Segment Start: Raw data
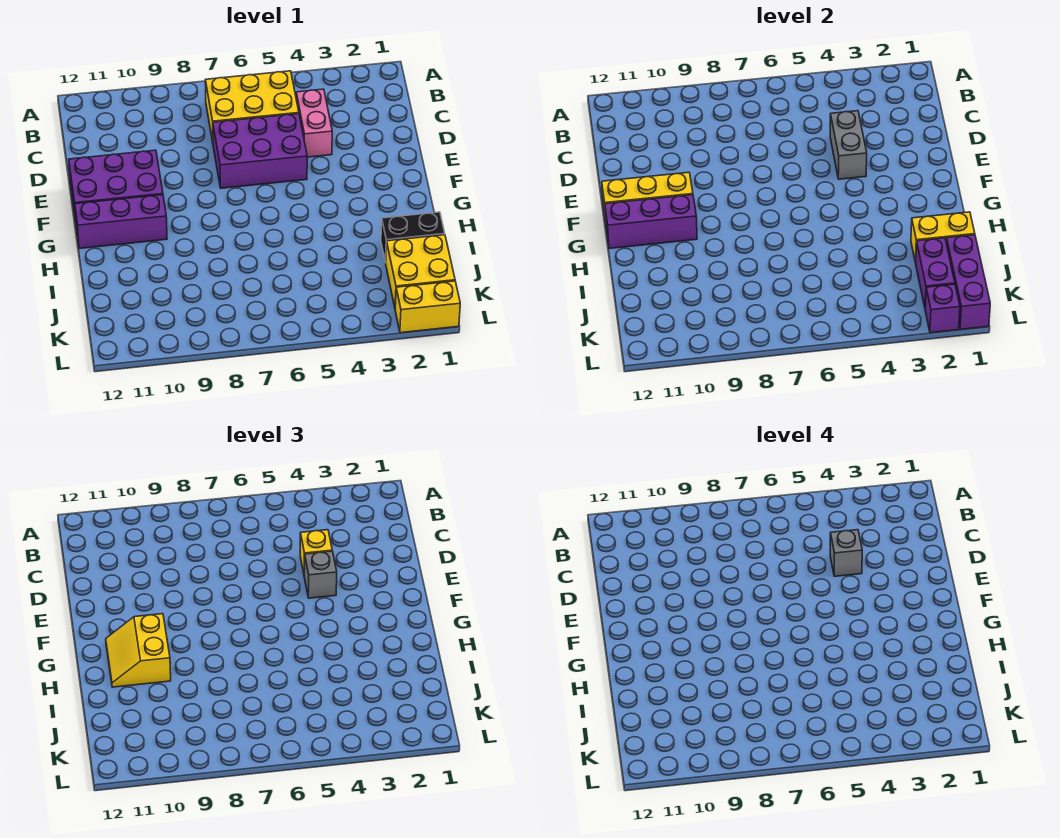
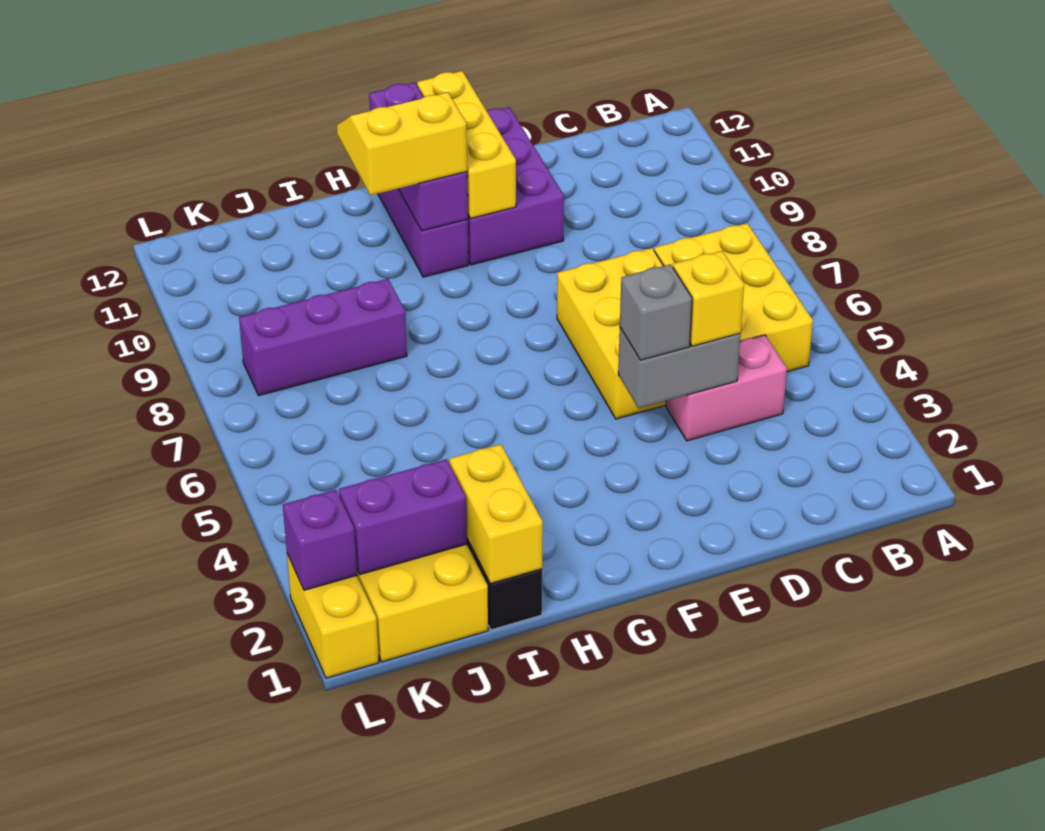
grey brick D4 level 4 -> none
purple brick D5:E7 level 1 -> yellow brick D5:E7 level 1
purple brick J1:L1 level 2 -> purple brick I8:K8 level 1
Segment End: Raw data
When the word "purple" appears in a line of the listing, copy that line.

purple brick D5:E7 level 1 -> yellow brick D5:E7 level 1
purple brick J1:L1 level 2 -> purple brick I8:K8 level 1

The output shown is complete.